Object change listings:

────────────────────────────────────────

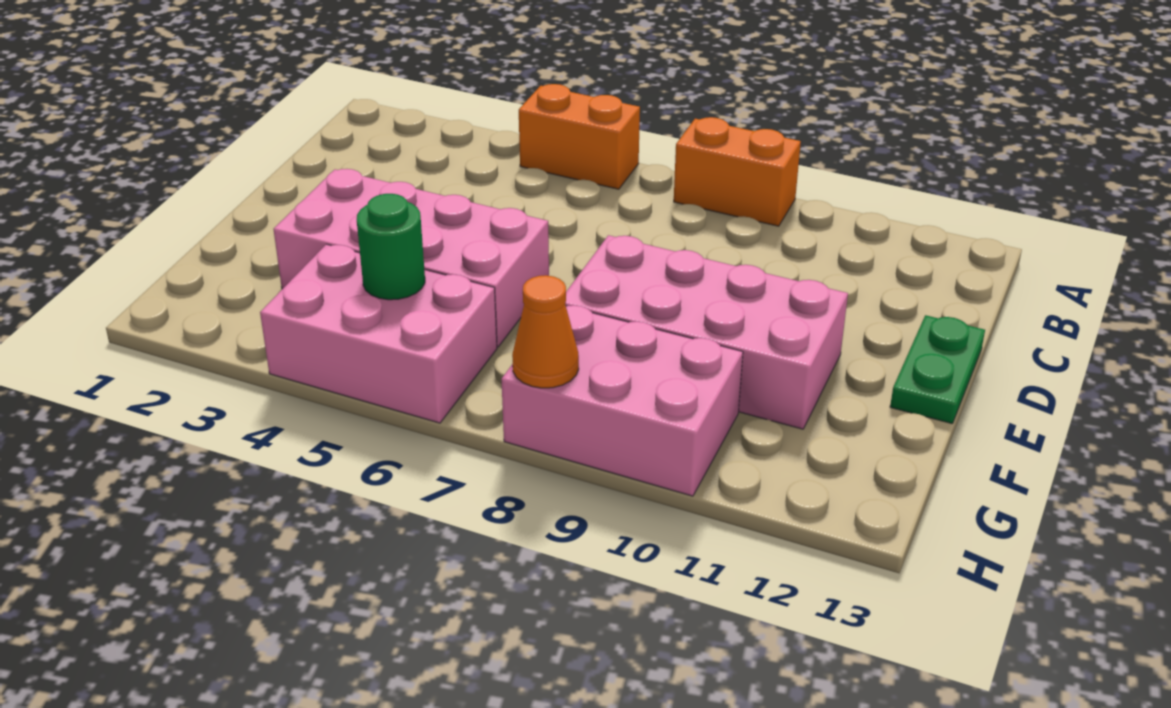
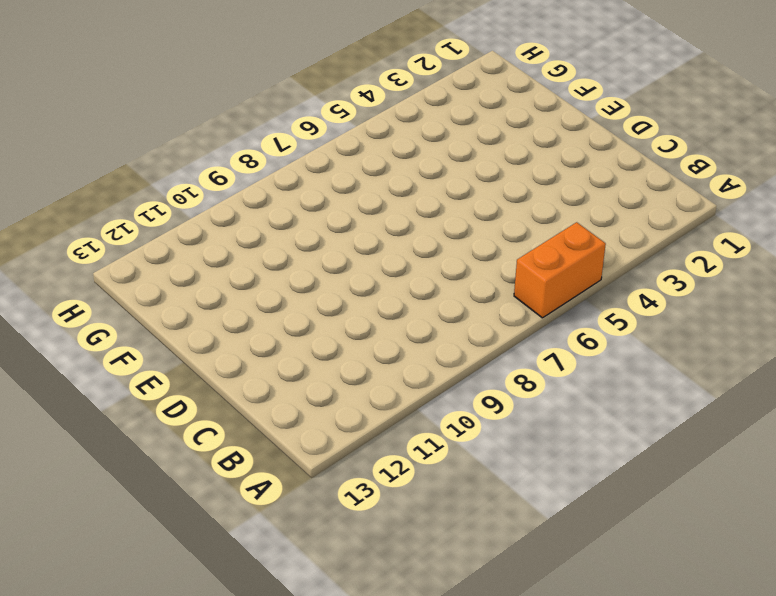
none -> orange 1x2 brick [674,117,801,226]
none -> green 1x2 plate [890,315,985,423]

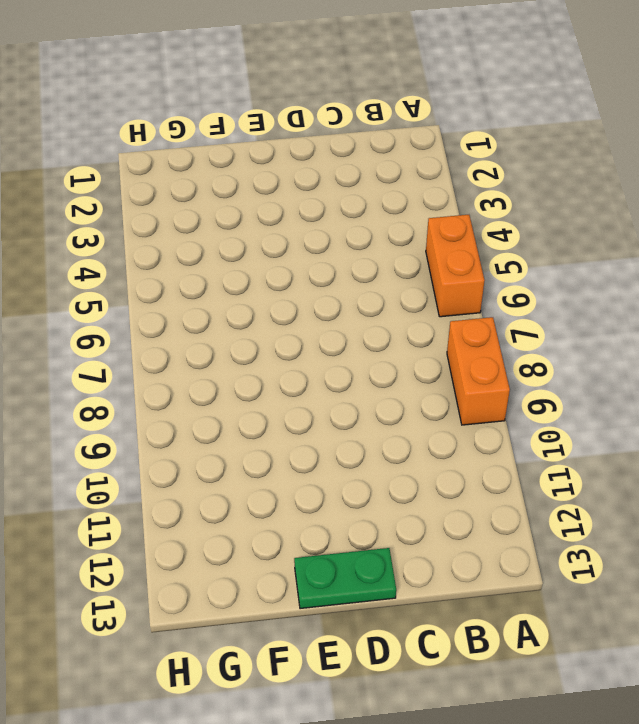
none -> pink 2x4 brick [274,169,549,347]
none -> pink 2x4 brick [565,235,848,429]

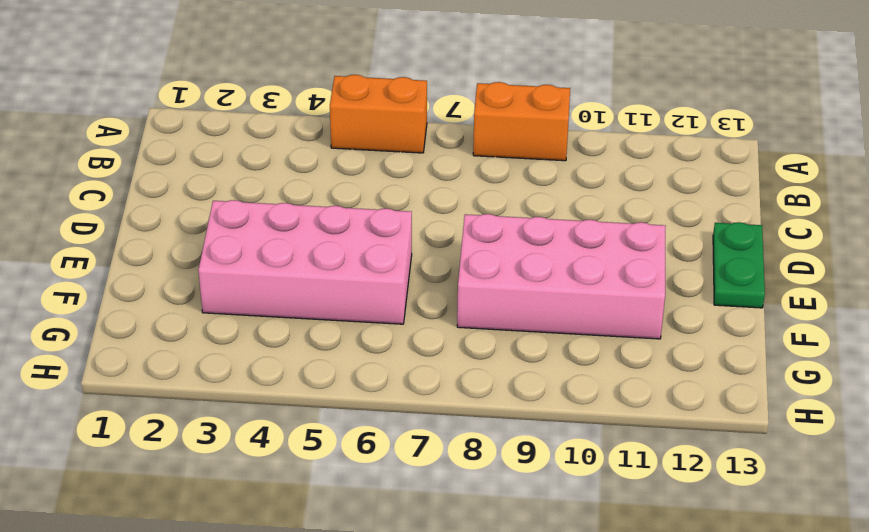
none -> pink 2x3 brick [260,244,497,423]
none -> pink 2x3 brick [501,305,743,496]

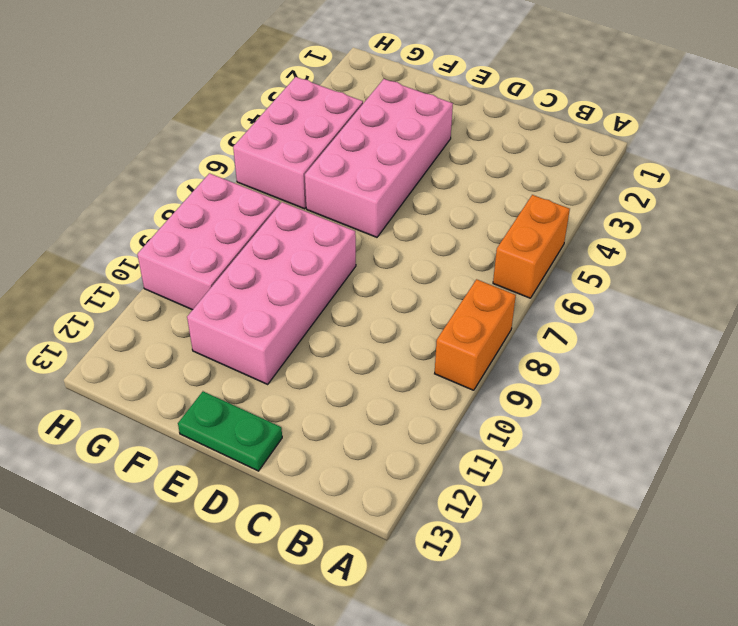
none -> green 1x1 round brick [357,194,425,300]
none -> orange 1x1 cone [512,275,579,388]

────────────────────────────────────────

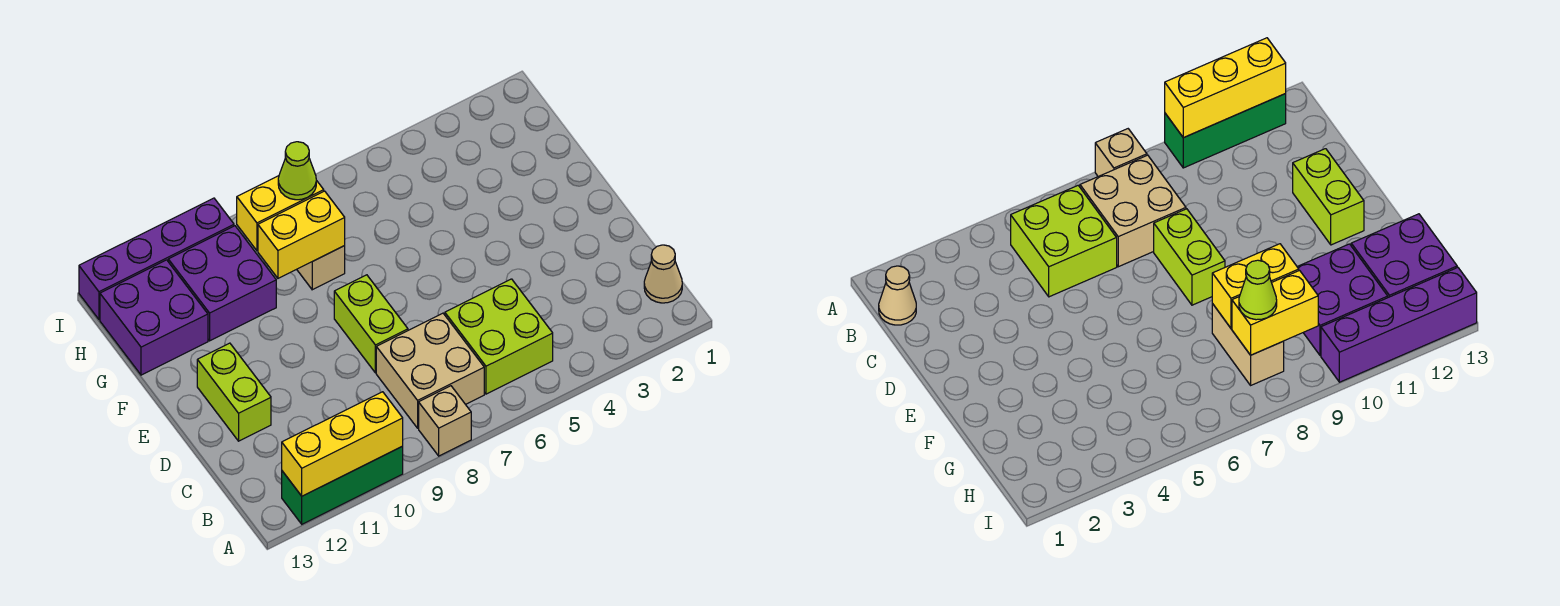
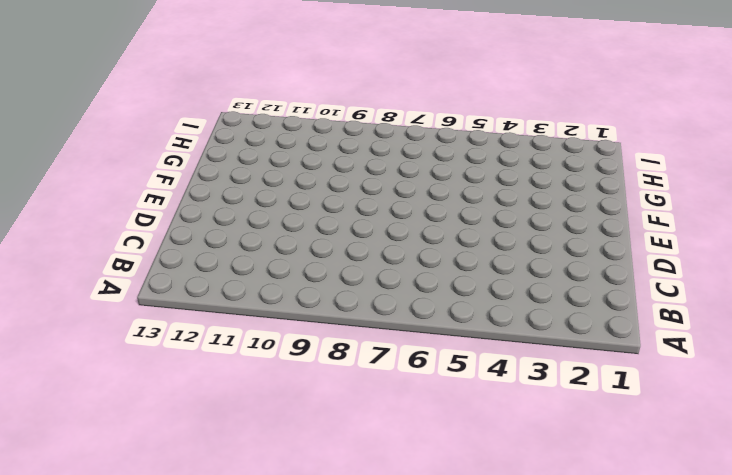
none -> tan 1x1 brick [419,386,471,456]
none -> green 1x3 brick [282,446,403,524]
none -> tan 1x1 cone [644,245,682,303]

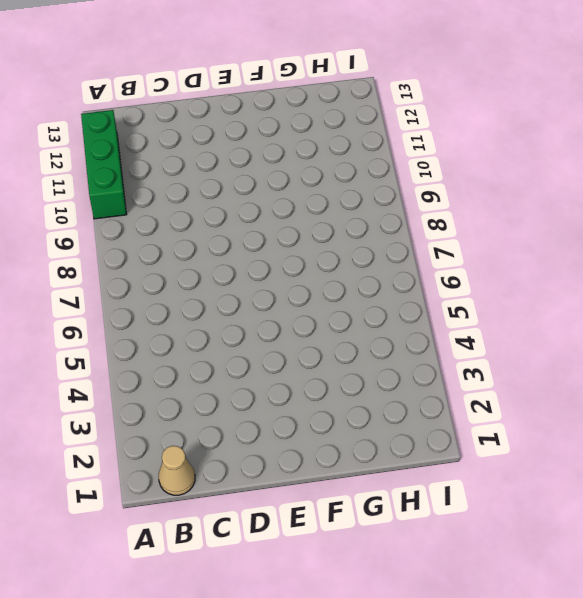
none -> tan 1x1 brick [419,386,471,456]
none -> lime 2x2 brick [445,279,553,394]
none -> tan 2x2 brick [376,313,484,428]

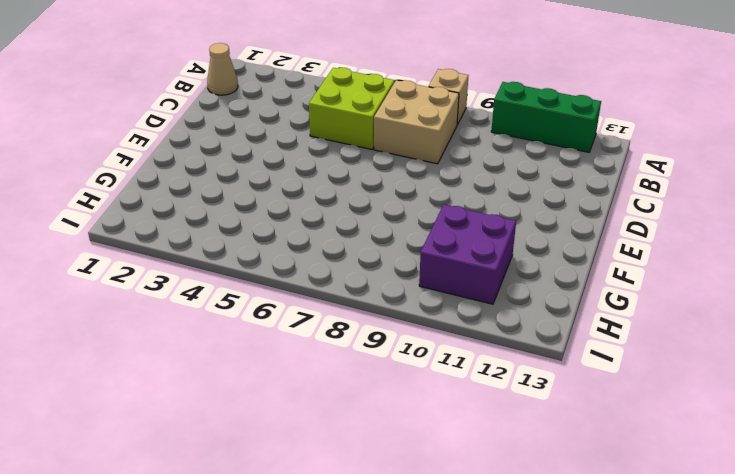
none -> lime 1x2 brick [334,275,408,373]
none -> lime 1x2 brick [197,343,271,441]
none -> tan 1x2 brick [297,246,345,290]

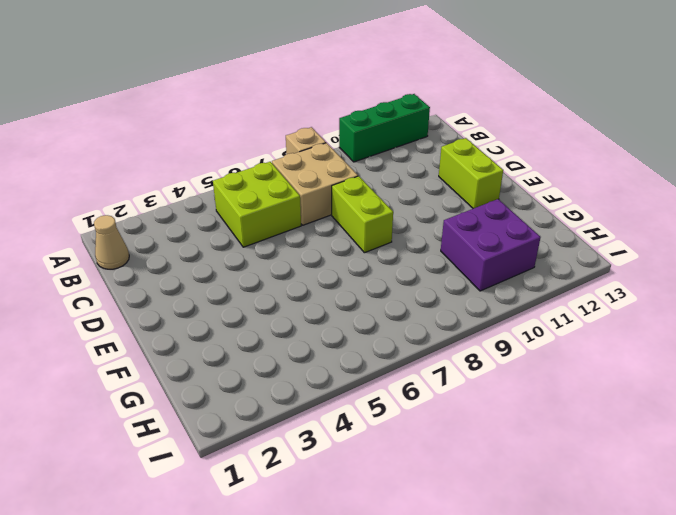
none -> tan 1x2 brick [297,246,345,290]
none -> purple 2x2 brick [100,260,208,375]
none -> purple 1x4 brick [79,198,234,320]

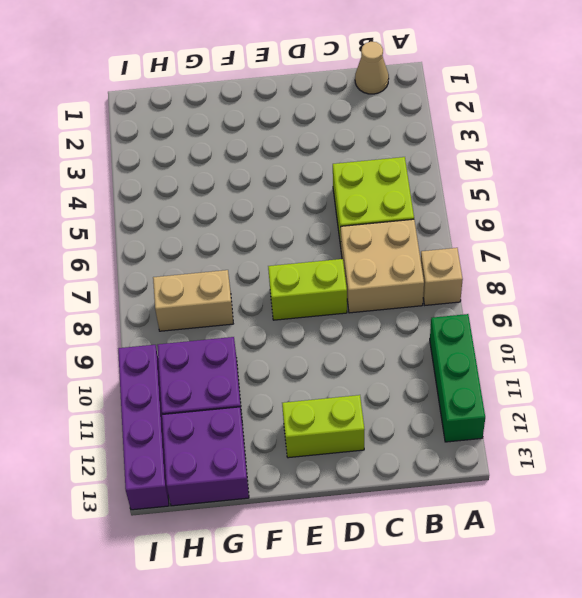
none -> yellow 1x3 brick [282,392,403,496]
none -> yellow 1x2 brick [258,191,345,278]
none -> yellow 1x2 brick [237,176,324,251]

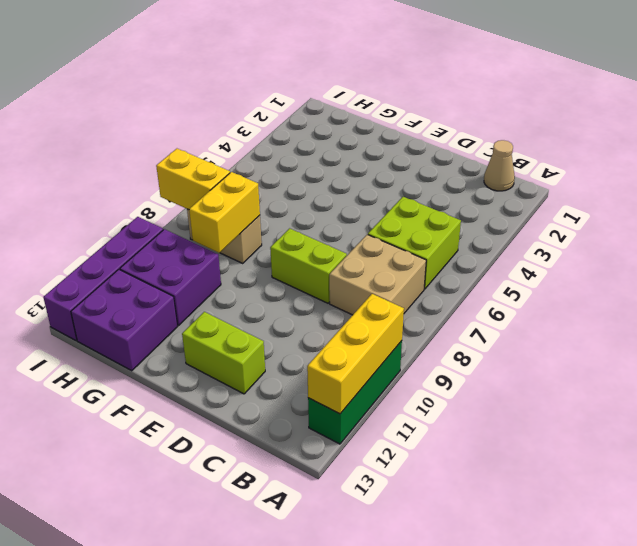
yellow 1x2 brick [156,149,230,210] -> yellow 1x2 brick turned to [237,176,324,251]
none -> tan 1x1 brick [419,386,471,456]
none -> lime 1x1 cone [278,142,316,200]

────────────────────────────────────────

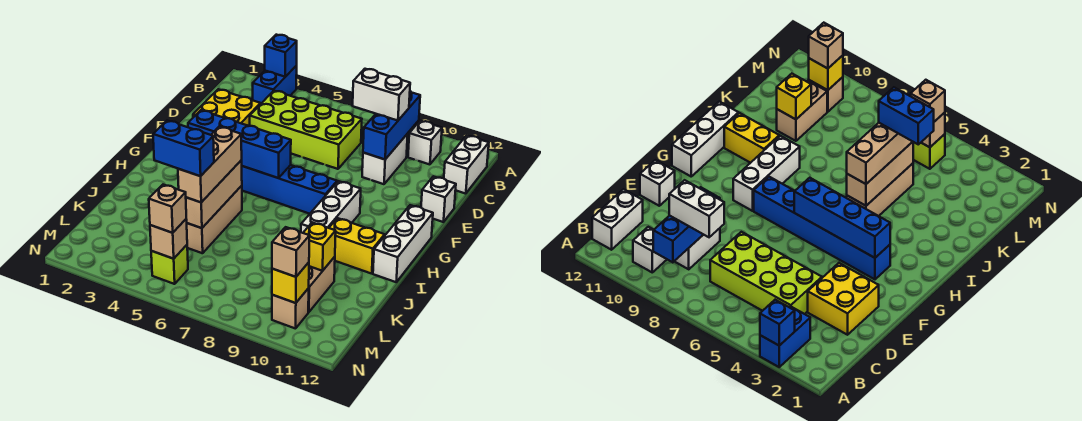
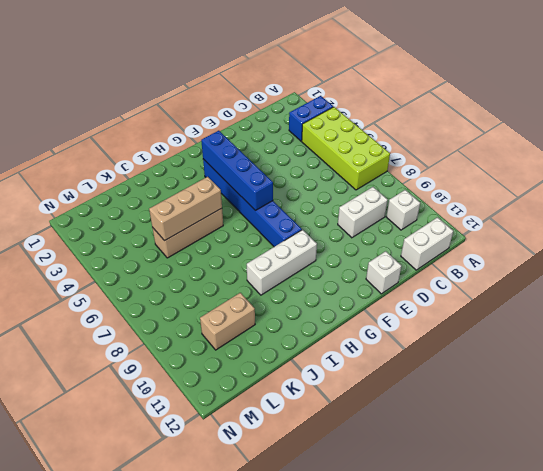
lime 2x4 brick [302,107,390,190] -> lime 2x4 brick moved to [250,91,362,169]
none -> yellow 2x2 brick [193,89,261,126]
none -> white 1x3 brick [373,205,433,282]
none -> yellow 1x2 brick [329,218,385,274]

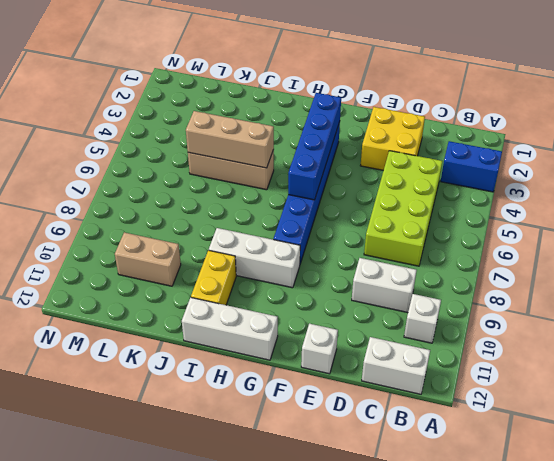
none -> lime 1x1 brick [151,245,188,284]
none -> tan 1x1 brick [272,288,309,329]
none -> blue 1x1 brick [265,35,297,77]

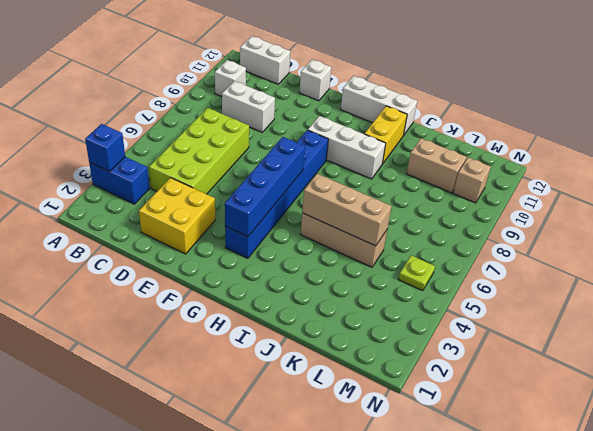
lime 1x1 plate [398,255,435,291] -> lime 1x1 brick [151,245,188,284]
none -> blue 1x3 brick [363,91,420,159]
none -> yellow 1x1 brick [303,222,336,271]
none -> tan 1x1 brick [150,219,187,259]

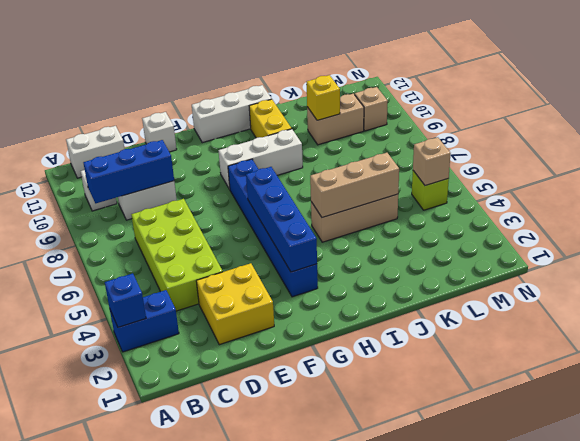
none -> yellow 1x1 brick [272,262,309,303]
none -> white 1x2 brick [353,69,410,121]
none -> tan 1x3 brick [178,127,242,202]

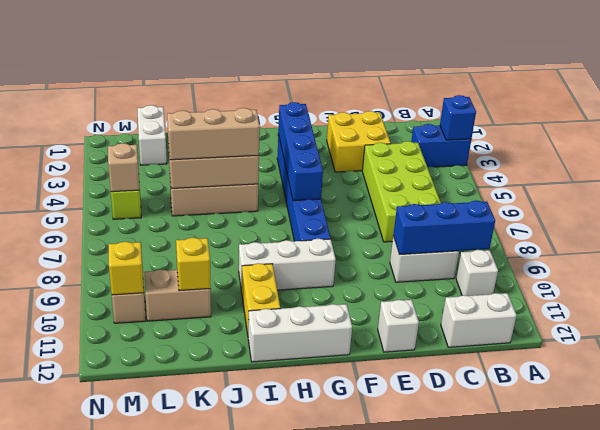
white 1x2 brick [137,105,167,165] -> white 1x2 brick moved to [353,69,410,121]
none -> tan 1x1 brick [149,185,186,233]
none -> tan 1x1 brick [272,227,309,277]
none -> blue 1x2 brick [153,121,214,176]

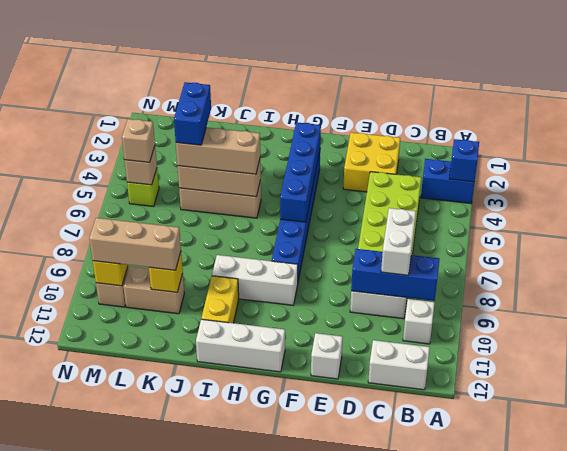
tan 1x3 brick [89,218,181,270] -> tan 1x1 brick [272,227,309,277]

────────────────────────────────────────

■ **Description of the task**: Please copy the lines above exactly, starting at the line that holds "none -> yellow 1x1 brick [272,262,309,303]" and ending at the line that holds "tan 1x3 brick [89,218,181,270]"; include both, but no pictures.

■ **Response area**:
none -> yellow 1x1 brick [272,262,309,303]
none -> white 1x2 brick [353,69,410,121]
none -> tan 1x3 brick [178,127,242,202]

white 1x2 brick [137,105,167,165] -> white 1x2 brick moved to [353,69,410,121]
none -> tan 1x1 brick [149,185,186,233]
none -> tan 1x1 brick [272,227,309,277]
none -> blue 1x2 brick [153,121,214,176]

tan 1x3 brick [89,218,181,270] -> tan 1x1 brick [272,227,309,277]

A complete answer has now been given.